§ PROVIDED DATA:

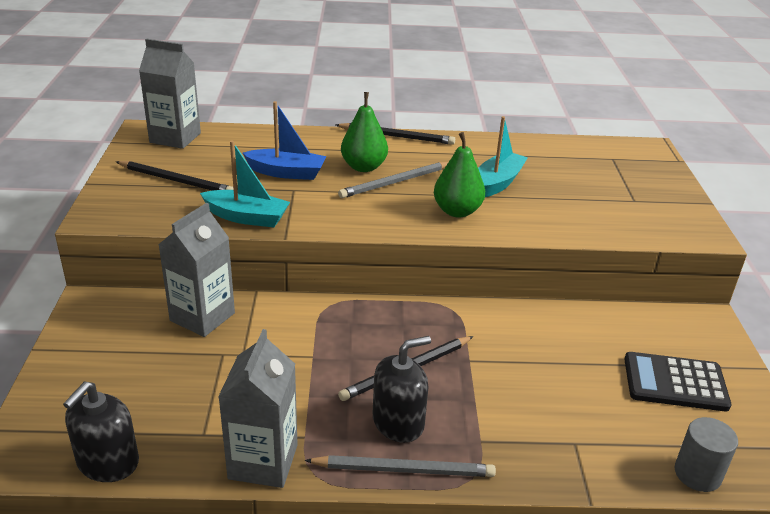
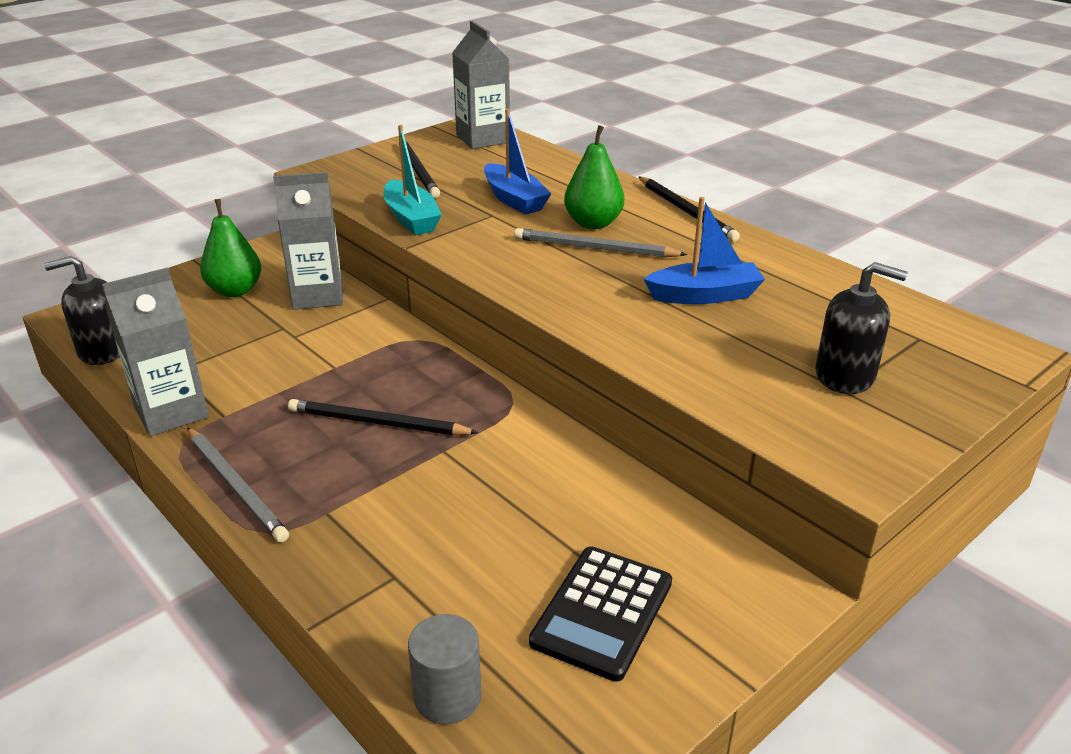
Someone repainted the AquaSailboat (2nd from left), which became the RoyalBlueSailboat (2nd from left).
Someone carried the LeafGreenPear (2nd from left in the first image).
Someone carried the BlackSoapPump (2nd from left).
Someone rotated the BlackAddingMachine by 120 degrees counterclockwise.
==
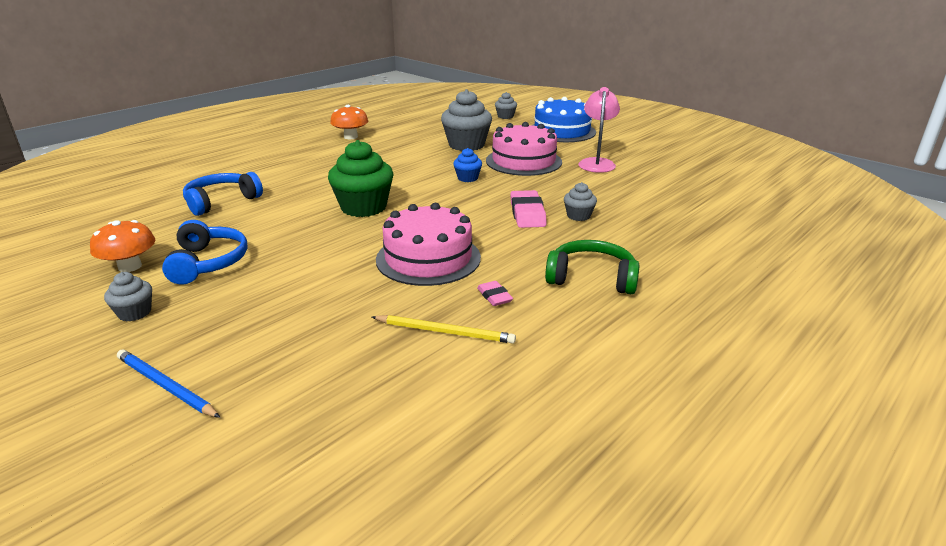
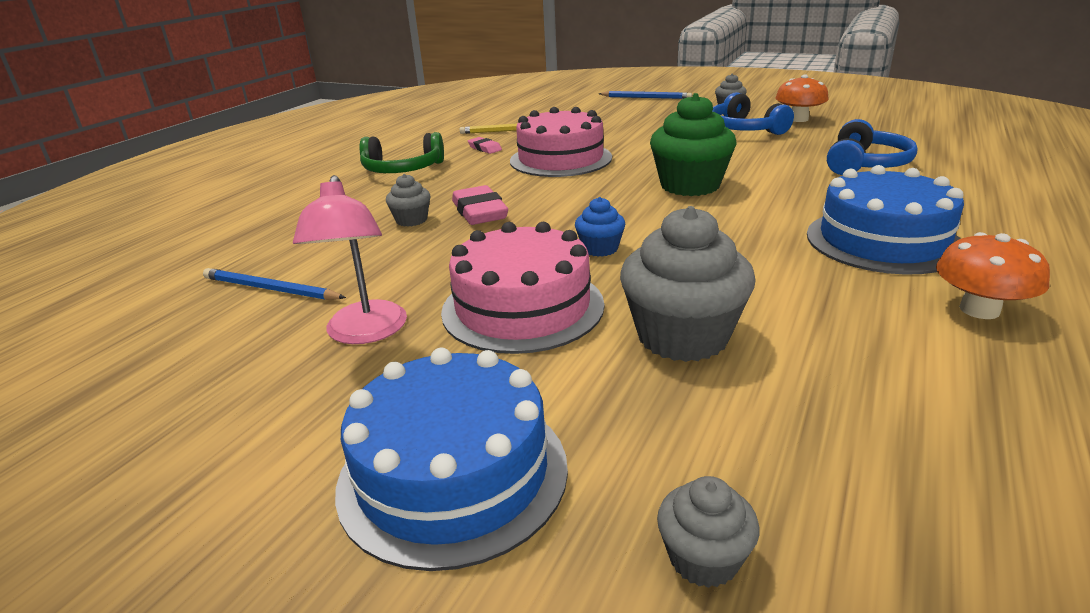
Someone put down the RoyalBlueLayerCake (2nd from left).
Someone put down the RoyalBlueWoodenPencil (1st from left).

§ TASK INSTRUCTIONS: Give an exact copy of the lines above from the line with "Someone carried the BlackSoapPump" up to and including the line with "Someone rotated the", and leave everything else out.

§ ANSWER FOR THE TASK:
Someone carried the BlackSoapPump (2nd from left).
Someone rotated the BlackAddingMachine by 120 degrees counterclockwise.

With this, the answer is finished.